» SHORT TASK: Search the records for "carcinoma". Copy every line where it appears.

» ENTRIES SHOWN:

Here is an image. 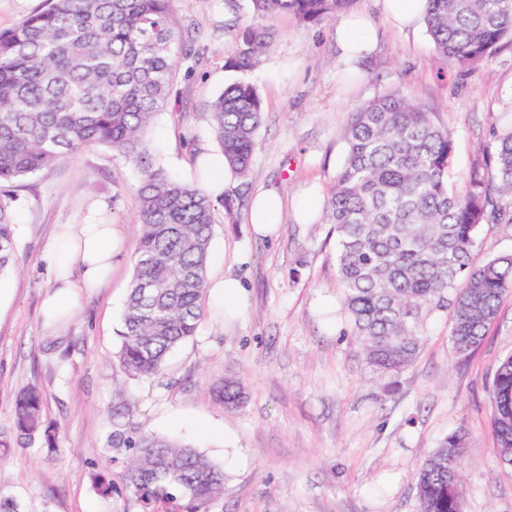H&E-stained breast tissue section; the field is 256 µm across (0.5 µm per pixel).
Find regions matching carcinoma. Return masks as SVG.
Wrapping results in <instances>:
<instances>
[{
  "instance_id": "obj_1",
  "label": "carcinoma",
  "mask_w": 512,
  "mask_h": 512,
  "mask_svg": "<svg viewBox=\"0 0 512 512\" xmlns=\"http://www.w3.org/2000/svg\"><path fill=\"white\" fill-rule=\"evenodd\" d=\"M257 22L235 46L240 68L286 13L321 24L349 0H251ZM436 51L466 68L488 62L512 40V0H428L425 16ZM183 32L172 27V0H45L16 27L0 31V273L15 263L18 181L67 156L102 146L138 171L140 236L122 319L118 362L132 377L155 378L168 353L195 336L204 315L215 207L226 205L174 180L156 162L147 135L166 109ZM262 101L245 82L211 105L212 129L227 164L248 176L262 124ZM347 154L325 201L321 223L336 240V273L353 335L381 373L408 366L425 340L424 320L452 307L449 342L458 355L483 343L512 292V254L469 263L480 231L512 224V125L494 128L465 190L448 191L453 132L400 89L380 93L350 113ZM228 408L245 401L224 381ZM492 432L499 463L512 467V354L491 384ZM39 442L55 448L35 385L21 389L0 448ZM111 444L132 451L120 482L91 473L93 488L135 500L141 512H211L224 497V472L190 443L149 432H118ZM462 436L441 442L417 472L418 512H463Z\"/></svg>"
}]
</instances>
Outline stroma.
Here are the masks:
<instances>
[{"label": "stroma", "mask_w": 512, "mask_h": 512, "mask_svg": "<svg viewBox=\"0 0 512 512\" xmlns=\"http://www.w3.org/2000/svg\"><path fill=\"white\" fill-rule=\"evenodd\" d=\"M172 9L175 27L195 23L203 57L179 59L171 103L149 133L170 175L193 183L195 155L216 148L210 104L226 86L250 83L262 100L253 163L224 191L233 205L215 213L207 266L208 282L237 278L243 294L225 309L205 301L196 335L168 354L161 376H128L117 353L139 234L137 171L108 148L90 147L20 181L16 264L0 276V426L10 423L18 391L39 385L59 450L9 449L0 495L21 512H140L126 498H102L90 481L95 467L123 471L130 452L111 437L131 424L191 443L223 470L224 498L213 512H418L415 470L459 432L464 512H512V471L497 462L489 394L499 358L512 353V292L469 357L450 346V311L435 310L414 360L378 373L351 333L327 225L297 223L289 212L304 187L329 194L350 113L396 88L453 131L448 187L464 190L491 126L512 122V42L468 69L441 57L425 27L398 30L377 0H350L349 11L380 29L357 78L342 69L335 21L303 26L290 14L277 17L276 36L241 70L231 58L251 0H174ZM259 190L286 210L277 237L251 230L249 203ZM93 207L121 232L123 251L74 317L46 327L41 303L52 281L43 252L59 225L83 223ZM508 254L512 224L487 225L470 262ZM225 379L246 393L238 409L213 392Z\"/></svg>", "instance_id": "35a3bbf8"}]
</instances>
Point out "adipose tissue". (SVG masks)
I'll return each mask as SVG.
<instances>
[{"label":"adipose tissue","mask_w":512,"mask_h":512,"mask_svg":"<svg viewBox=\"0 0 512 512\" xmlns=\"http://www.w3.org/2000/svg\"><path fill=\"white\" fill-rule=\"evenodd\" d=\"M336 45L347 64H355L377 44L379 33L363 13L341 19L334 30ZM121 240L113 224H63L47 247L45 260L55 287L43 302L47 326L55 327L80 307L86 294L112 273V260Z\"/></svg>","instance_id":"adipose-tissue-1"}]
</instances>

» ANSWER IN FULL:
Find regions matching carcinoma. Return masks as SVG.
  "label": "carcinoma",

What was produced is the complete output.